◆ **ABOUT THIS TASK**:
Copy all records precisely, apart from the pictures.

◆ **LISTED RECORDS**:
*** Block opens ***
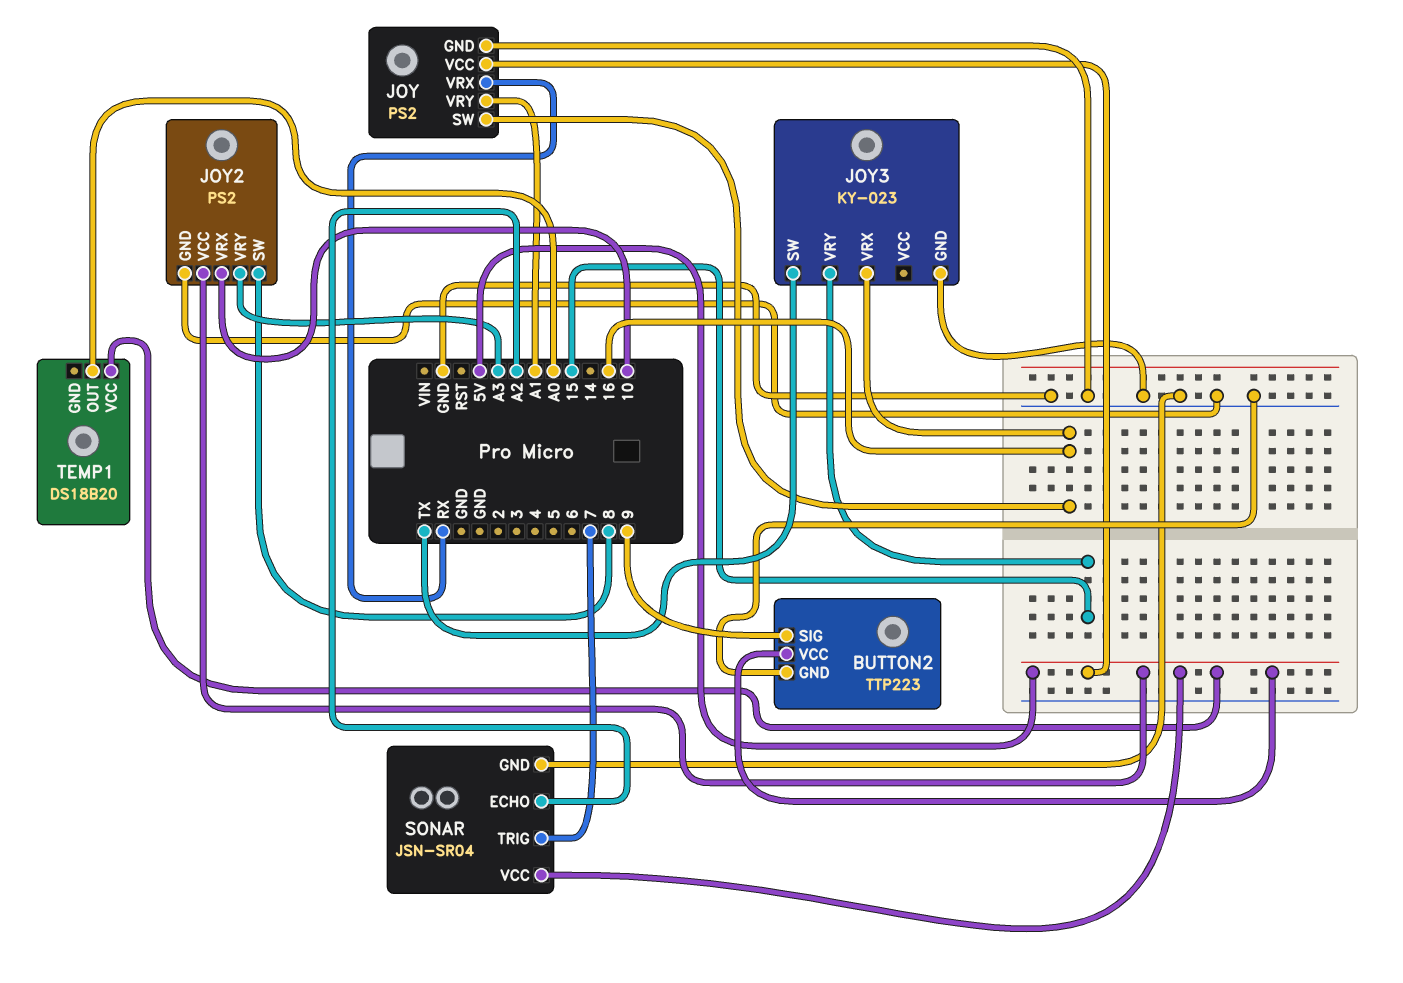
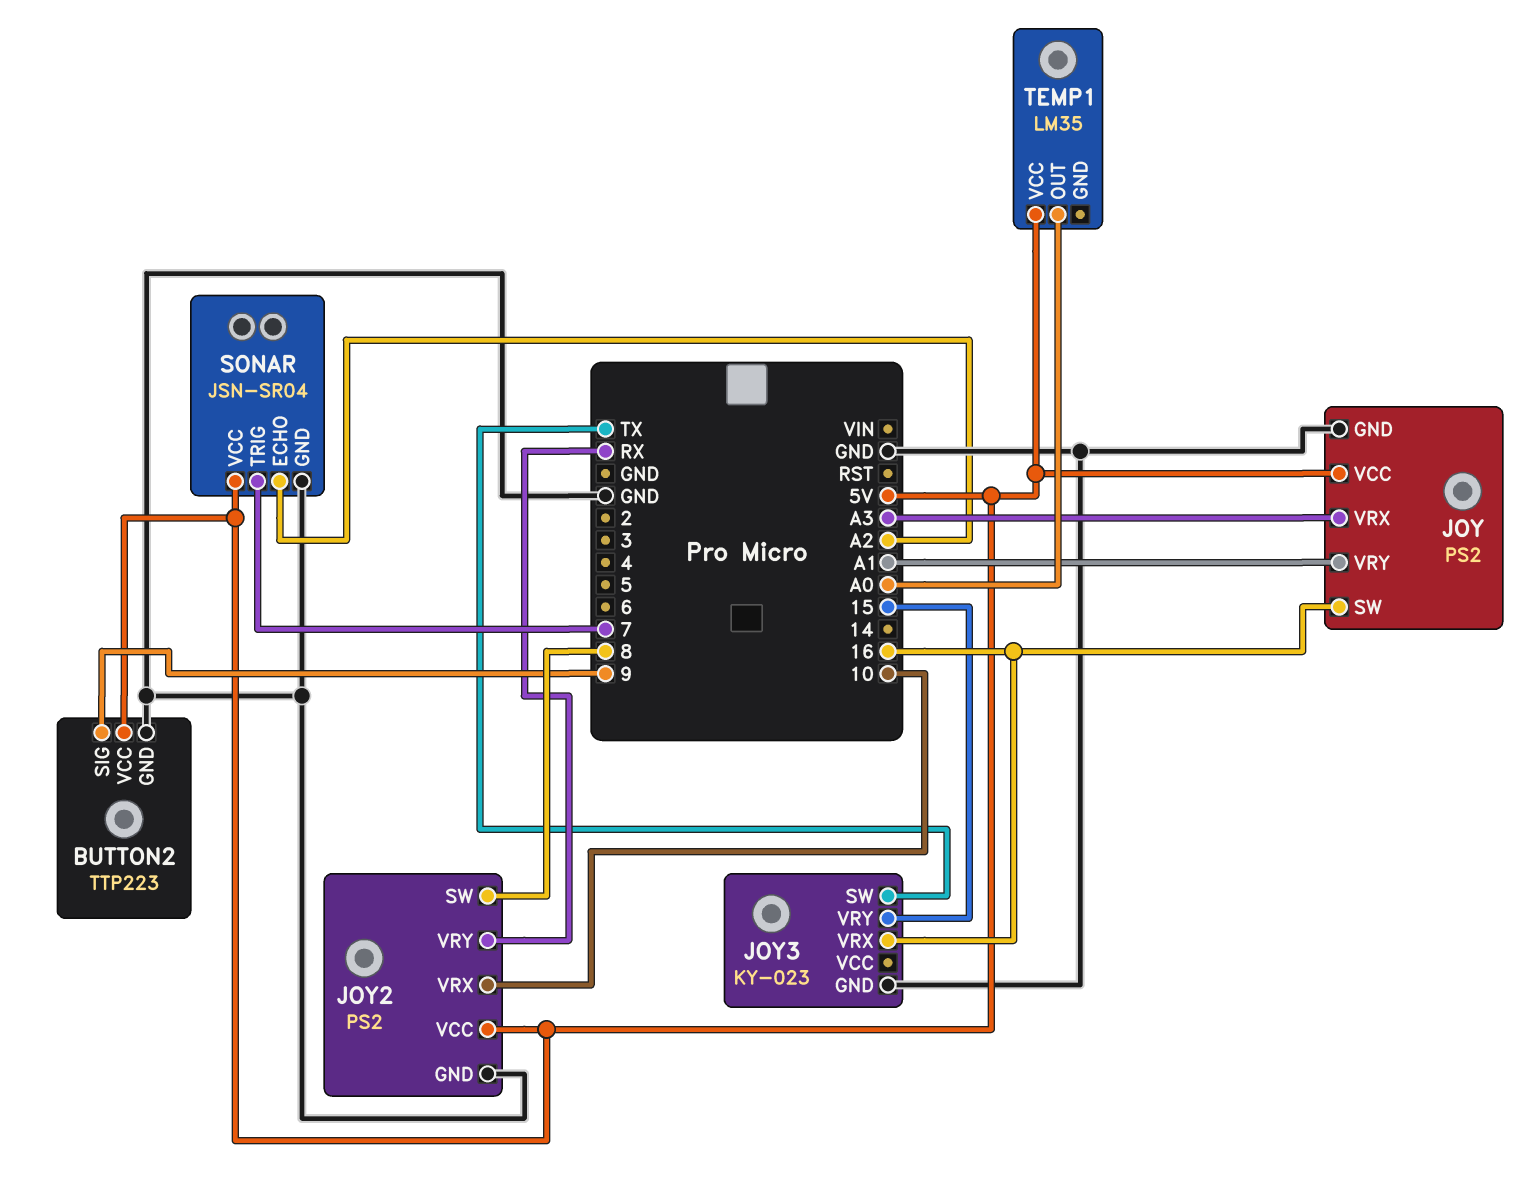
JOY pin VRX: RX -> A3
JOY2 pin VRY: A3 -> RX
TEMP1: DS18B20 -> LM35

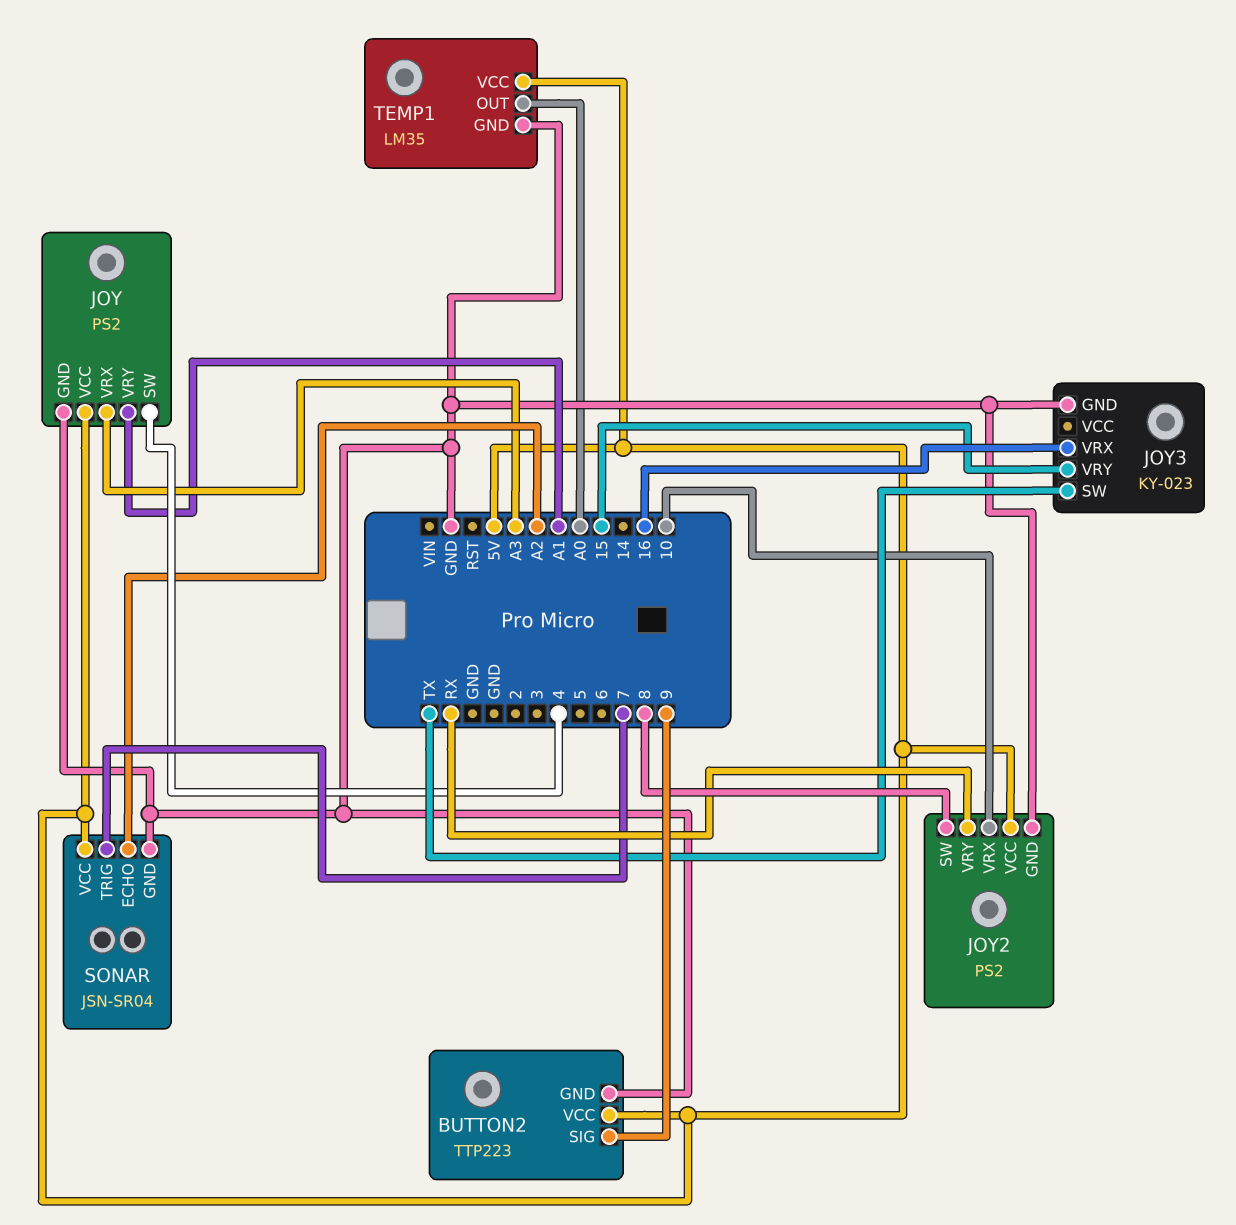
JOY pin SW: 16 -> 4
TEMP1 pin GND: none -> GND

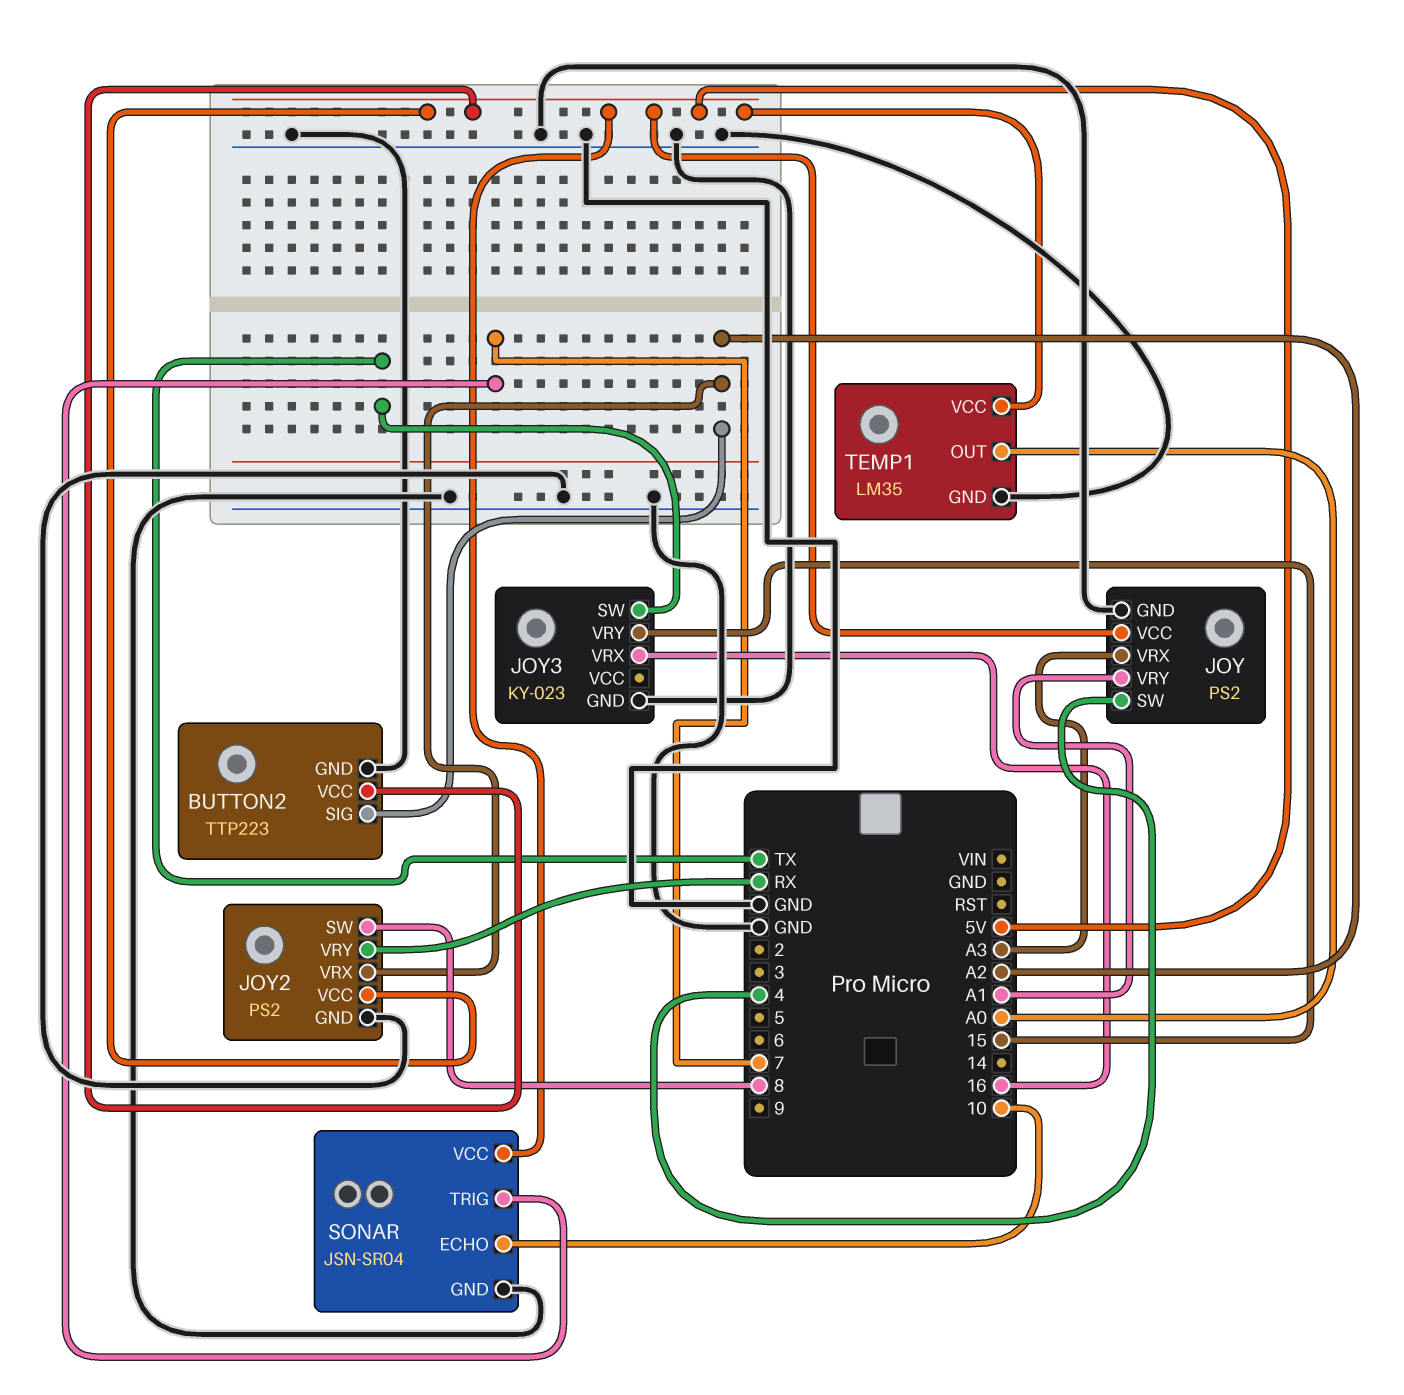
BUTTON2 pin SIG: 9 -> A2
JOY2 pin VRX: 10 -> A2
SONAR pin ECHO: A2 -> 10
*** Block closes ***
◆ **RESPONSE**:
JOY pin VRX: RX -> A3
JOY2 pin VRY: A3 -> RX
TEMP1: DS18B20 -> LM35

JOY pin SW: 16 -> 4
TEMP1 pin GND: none -> GND

BUTTON2 pin SIG: 9 -> A2
JOY2 pin VRX: 10 -> A2
SONAR pin ECHO: A2 -> 10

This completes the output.